Goal of the exercise >> The answer must be every line of the data that holds the word "truck".
-*-*-
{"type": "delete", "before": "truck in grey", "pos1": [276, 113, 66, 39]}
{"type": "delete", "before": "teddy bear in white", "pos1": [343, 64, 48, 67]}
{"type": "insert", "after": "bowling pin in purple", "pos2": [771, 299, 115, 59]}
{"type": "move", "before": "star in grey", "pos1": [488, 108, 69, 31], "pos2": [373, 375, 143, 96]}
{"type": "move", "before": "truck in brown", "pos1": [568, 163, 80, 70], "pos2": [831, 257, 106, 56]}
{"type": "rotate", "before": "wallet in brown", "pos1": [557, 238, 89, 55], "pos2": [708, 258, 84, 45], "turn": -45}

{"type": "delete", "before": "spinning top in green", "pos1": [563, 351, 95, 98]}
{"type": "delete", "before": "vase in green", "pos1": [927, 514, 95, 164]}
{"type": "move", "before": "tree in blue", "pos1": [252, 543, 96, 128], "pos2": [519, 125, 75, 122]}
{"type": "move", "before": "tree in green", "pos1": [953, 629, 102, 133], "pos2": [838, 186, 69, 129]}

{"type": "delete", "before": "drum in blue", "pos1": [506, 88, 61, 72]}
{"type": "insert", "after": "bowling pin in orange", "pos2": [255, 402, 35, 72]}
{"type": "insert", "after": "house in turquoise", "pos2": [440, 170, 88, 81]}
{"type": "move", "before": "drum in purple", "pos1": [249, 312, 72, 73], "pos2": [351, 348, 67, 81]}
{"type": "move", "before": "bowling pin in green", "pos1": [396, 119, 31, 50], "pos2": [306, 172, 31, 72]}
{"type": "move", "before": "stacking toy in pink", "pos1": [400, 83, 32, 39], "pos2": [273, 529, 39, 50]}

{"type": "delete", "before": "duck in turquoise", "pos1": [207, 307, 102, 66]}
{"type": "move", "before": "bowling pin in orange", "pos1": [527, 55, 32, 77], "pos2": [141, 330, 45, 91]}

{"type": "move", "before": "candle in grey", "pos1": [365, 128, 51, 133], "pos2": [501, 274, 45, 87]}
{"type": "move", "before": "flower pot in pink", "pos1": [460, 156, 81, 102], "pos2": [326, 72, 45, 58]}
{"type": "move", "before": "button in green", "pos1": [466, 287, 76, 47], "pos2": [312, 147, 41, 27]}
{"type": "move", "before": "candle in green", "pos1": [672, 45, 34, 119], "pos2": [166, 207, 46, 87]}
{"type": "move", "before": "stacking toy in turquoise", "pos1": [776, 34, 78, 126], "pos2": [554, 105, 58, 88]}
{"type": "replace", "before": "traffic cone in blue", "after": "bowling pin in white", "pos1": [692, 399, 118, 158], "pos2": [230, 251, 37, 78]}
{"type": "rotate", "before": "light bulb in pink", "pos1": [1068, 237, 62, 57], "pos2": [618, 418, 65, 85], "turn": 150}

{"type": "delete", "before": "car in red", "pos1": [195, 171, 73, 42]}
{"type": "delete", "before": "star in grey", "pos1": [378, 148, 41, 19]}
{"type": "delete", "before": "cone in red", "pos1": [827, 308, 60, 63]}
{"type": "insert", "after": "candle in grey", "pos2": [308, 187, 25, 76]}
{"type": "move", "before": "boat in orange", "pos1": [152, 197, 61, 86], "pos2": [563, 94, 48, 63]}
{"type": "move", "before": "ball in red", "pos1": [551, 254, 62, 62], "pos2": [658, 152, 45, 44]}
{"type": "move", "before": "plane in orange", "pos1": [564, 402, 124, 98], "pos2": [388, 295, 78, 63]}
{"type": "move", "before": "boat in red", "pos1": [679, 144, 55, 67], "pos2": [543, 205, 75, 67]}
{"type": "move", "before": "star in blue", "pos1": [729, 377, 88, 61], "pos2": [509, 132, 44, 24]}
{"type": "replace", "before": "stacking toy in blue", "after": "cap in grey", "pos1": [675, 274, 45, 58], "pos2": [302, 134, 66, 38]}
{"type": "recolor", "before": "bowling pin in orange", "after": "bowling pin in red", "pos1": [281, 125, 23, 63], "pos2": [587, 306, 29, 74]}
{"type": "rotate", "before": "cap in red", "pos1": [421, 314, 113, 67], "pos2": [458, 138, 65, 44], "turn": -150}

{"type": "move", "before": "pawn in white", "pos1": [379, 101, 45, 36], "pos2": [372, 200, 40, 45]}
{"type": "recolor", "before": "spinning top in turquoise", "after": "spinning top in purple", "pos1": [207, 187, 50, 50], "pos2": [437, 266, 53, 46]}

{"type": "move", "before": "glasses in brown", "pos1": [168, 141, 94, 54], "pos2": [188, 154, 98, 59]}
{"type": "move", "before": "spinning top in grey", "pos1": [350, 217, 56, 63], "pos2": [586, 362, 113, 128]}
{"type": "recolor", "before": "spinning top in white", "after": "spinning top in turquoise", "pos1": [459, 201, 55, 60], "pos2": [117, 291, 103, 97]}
-*-*-
Answer for the task >>
{"type": "delete", "before": "truck in grey", "pos1": [276, 113, 66, 39]}
{"type": "move", "before": "truck in brown", "pos1": [568, 163, 80, 70], "pos2": [831, 257, 106, 56]}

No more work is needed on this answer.